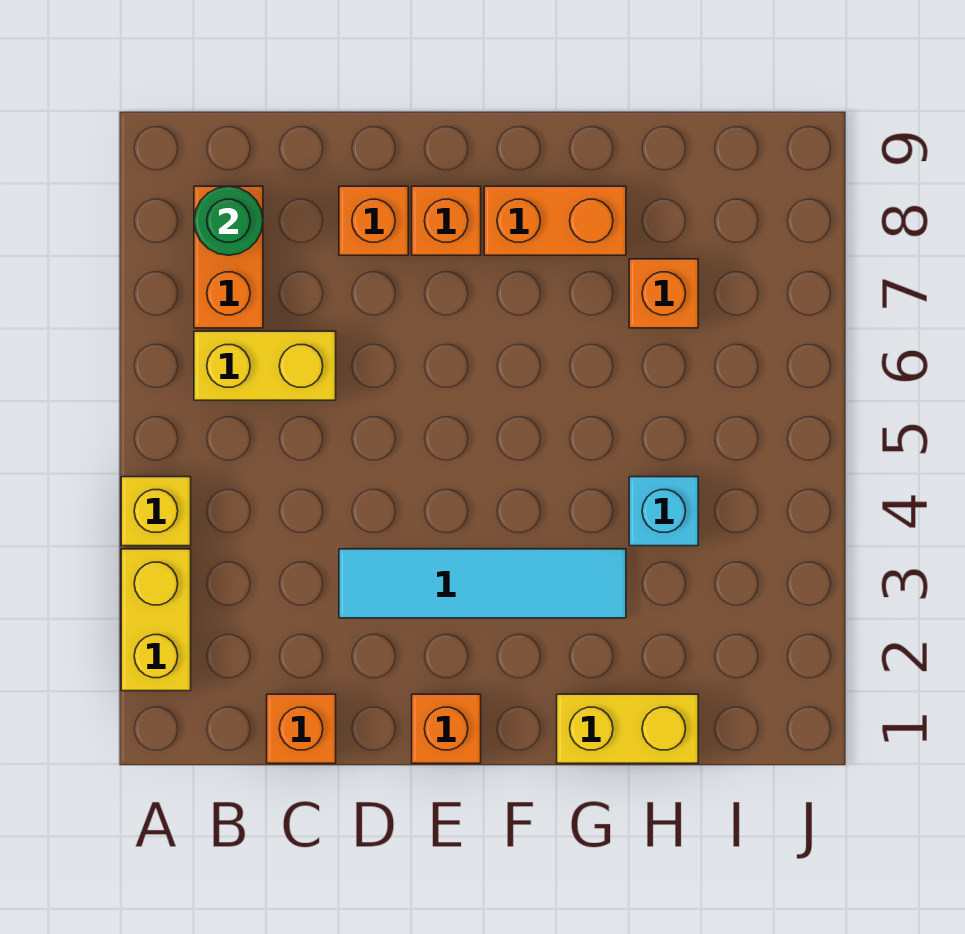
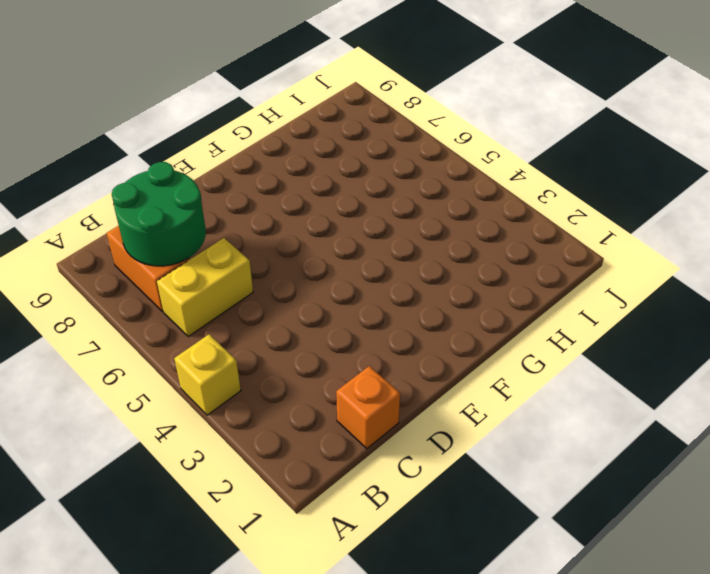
green round brick B7:C8 level 2 -> green round brick B8 level 2
none -> yellow brick A2:A3 level 1
none -> cyan tile D3:G3 level 1
none -> orange brick D8 level 1

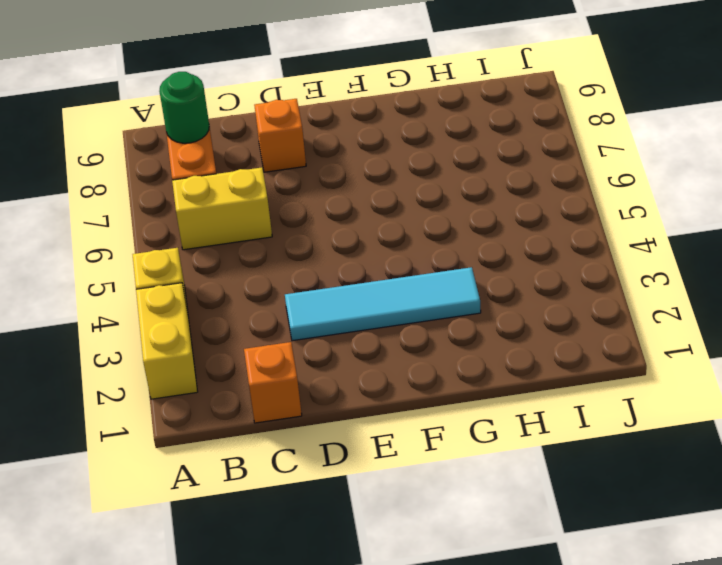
none -> orange brick E1 level 1
none -> orange brick E8 level 1
none -> orange brick F8:G8 level 1

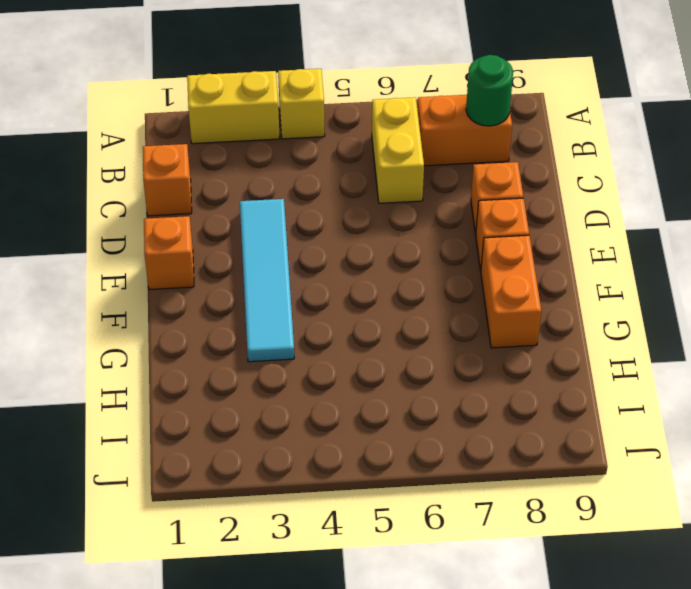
none -> yellow brick G1:H1 level 1
none -> cyan brick H4 level 1
none -> orange brick H7 level 1

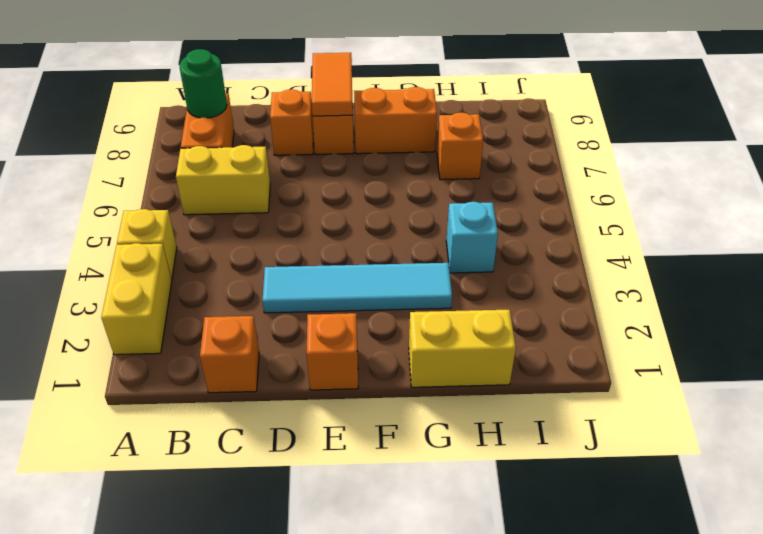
orange tile E8:E9 level 2 -> none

....

### What is being asked
Your answer should reproduce each line of the listing that holds the word "yellow".

### Response to this exercise
none -> yellow brick A2:A3 level 1
none -> yellow brick G1:H1 level 1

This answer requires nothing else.